◆ AIM OF THE TASK
Repeat nothing but the line that contains "V201: AC 12V (GND, IN) -> none" and the lines after it, through the end of the listing, exactly as they stand; omit pictures.

◆ EXERCISE DATA
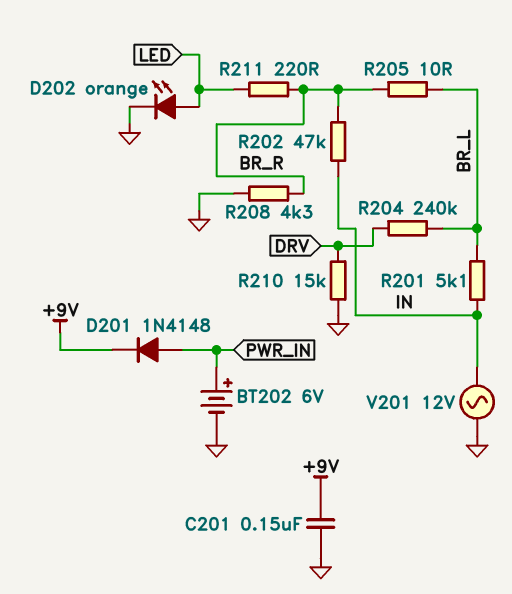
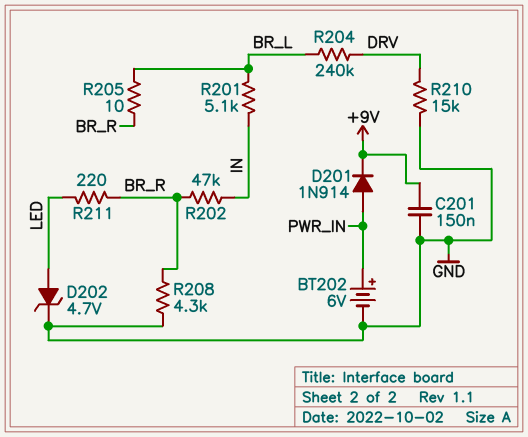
D201: diode 1N4148 (A PWR_IN, K +9V) -> diode 1N914 (A PWR_IN, K +9V)
D202: LED orange (A LED, K GND) -> zener 4.7V (A LED, K GND)
V201: AC 12V (GND, IN) -> none

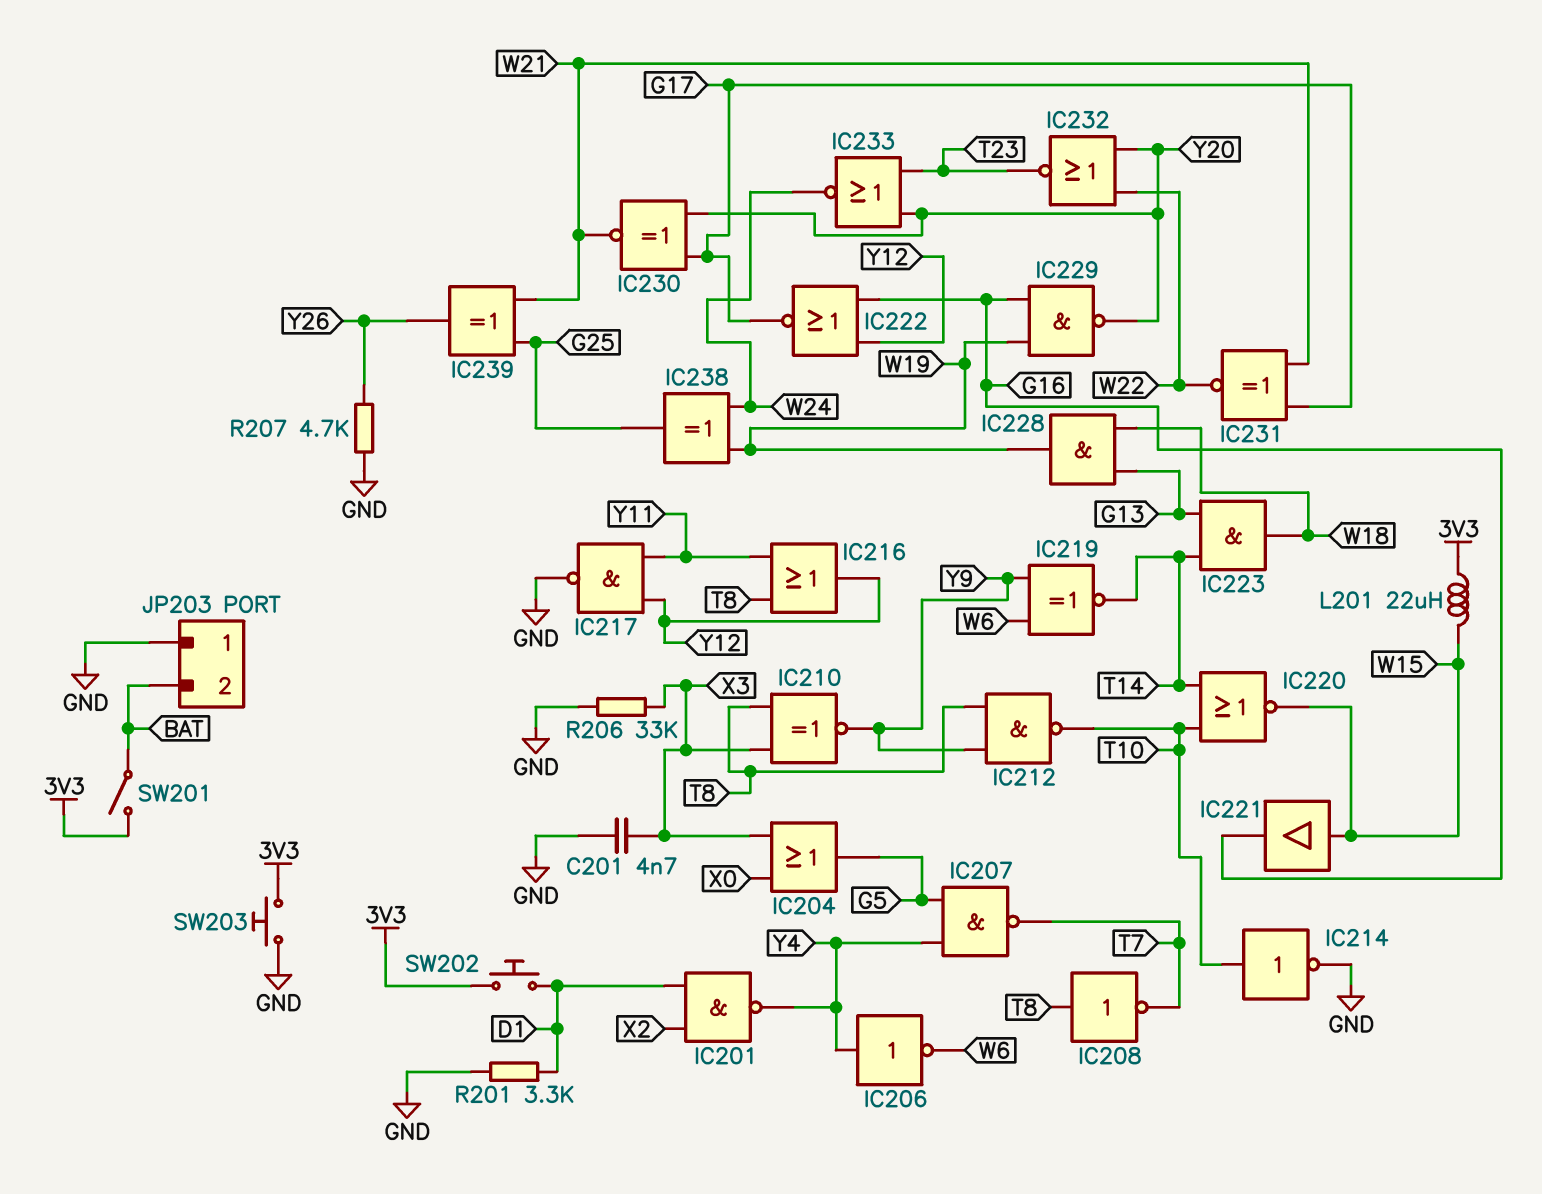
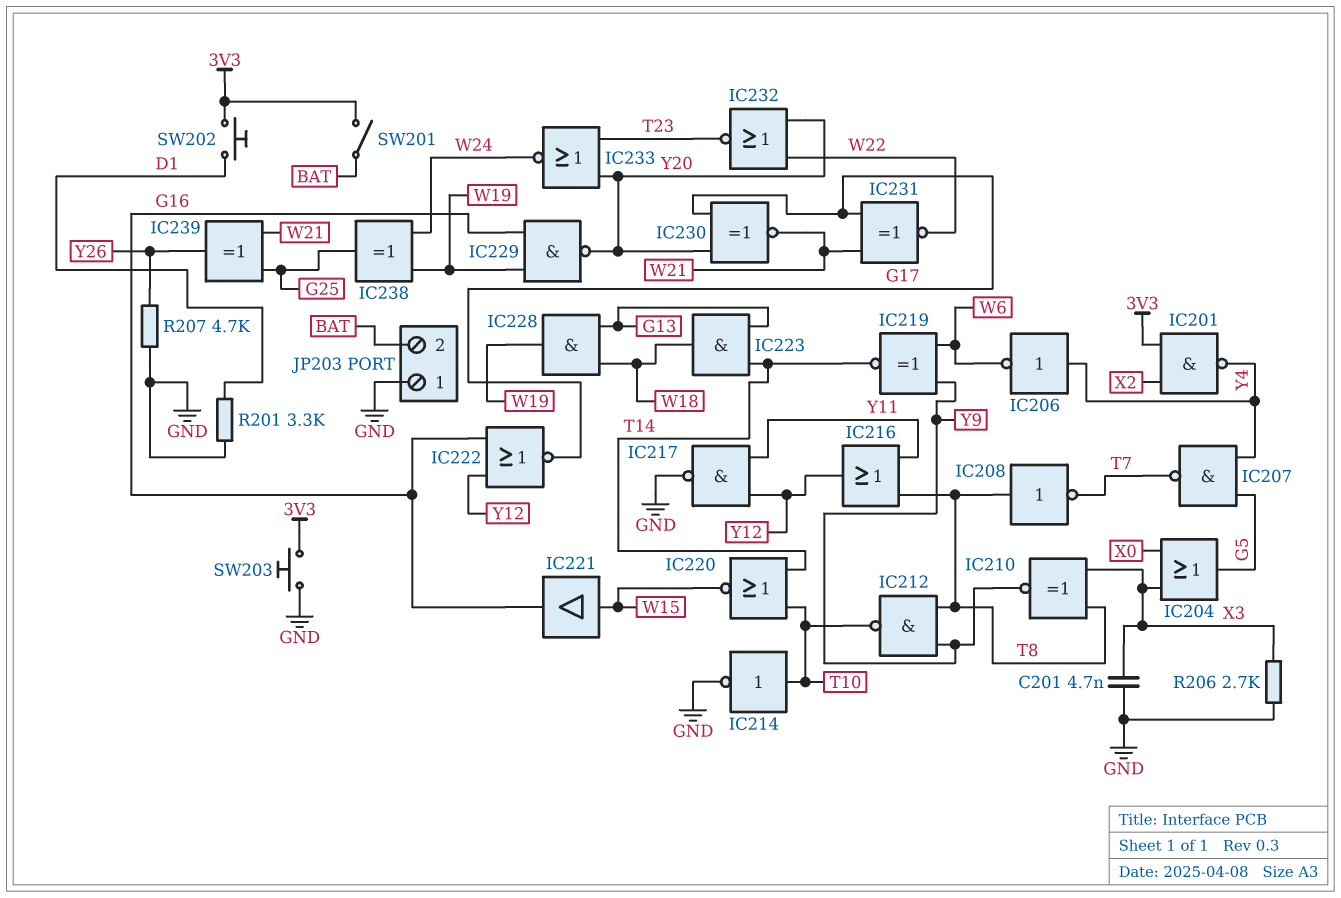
IC201: NAND (in D1, in X2, out Y4) -> NAND (in 3V3, in X2, out Y4)
L201: 22uH (3V3, W15) -> none
R206: 33k (GND, X3) -> 2.7k (GND, X3)

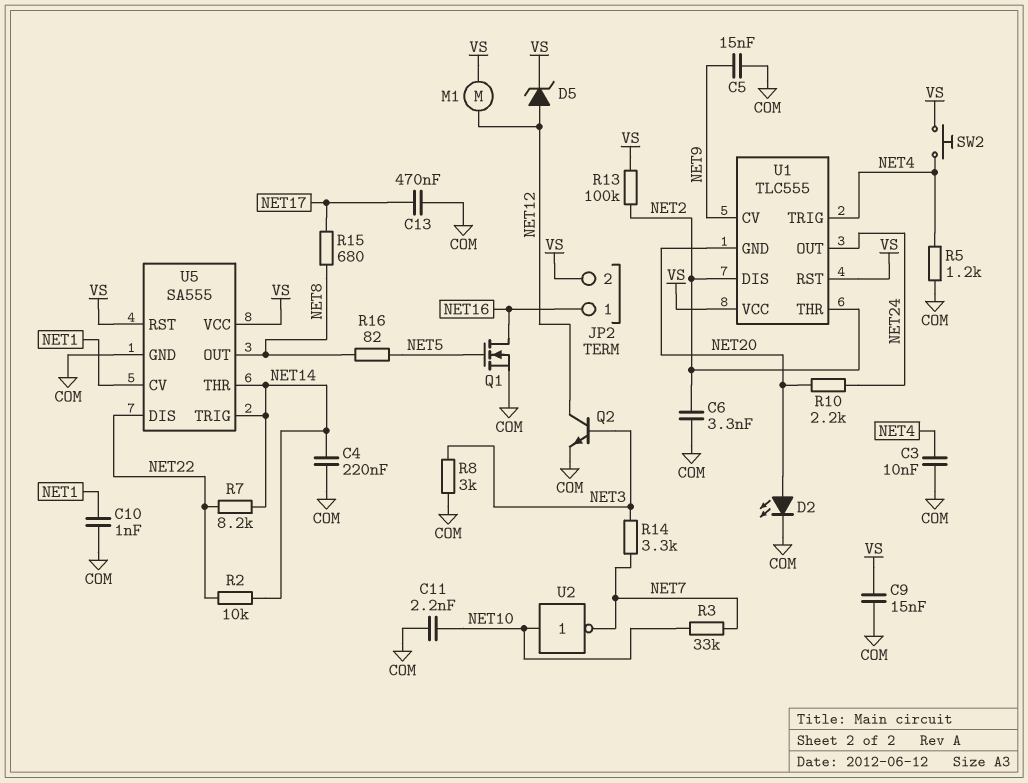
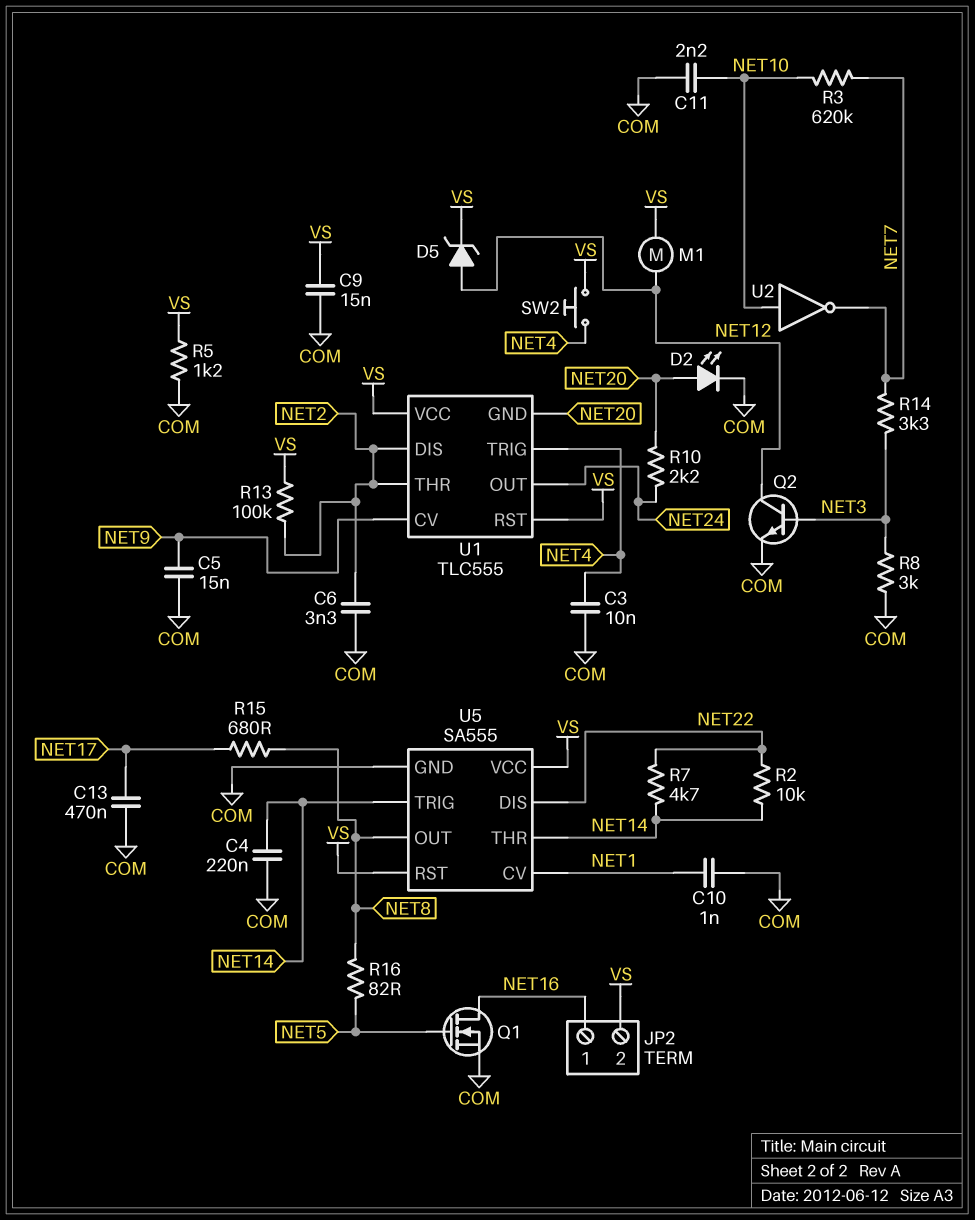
R3: 33k (NET7, NET10) -> 620k (NET7, NET10)
R5: 1.2k (COM, NET4) -> 1.2k (COM, VS)
R7: 8.2k (NET14, NET22) -> 4.7k (NET14, NET22)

◆ ANSWER SECTION
V201: AC 12V (GND, IN) -> none

IC201: NAND (in D1, in X2, out Y4) -> NAND (in 3V3, in X2, out Y4)
L201: 22uH (3V3, W15) -> none
R206: 33k (GND, X3) -> 2.7k (GND, X3)

R3: 33k (NET7, NET10) -> 620k (NET7, NET10)
R5: 1.2k (COM, NET4) -> 1.2k (COM, VS)
R7: 8.2k (NET14, NET22) -> 4.7k (NET14, NET22)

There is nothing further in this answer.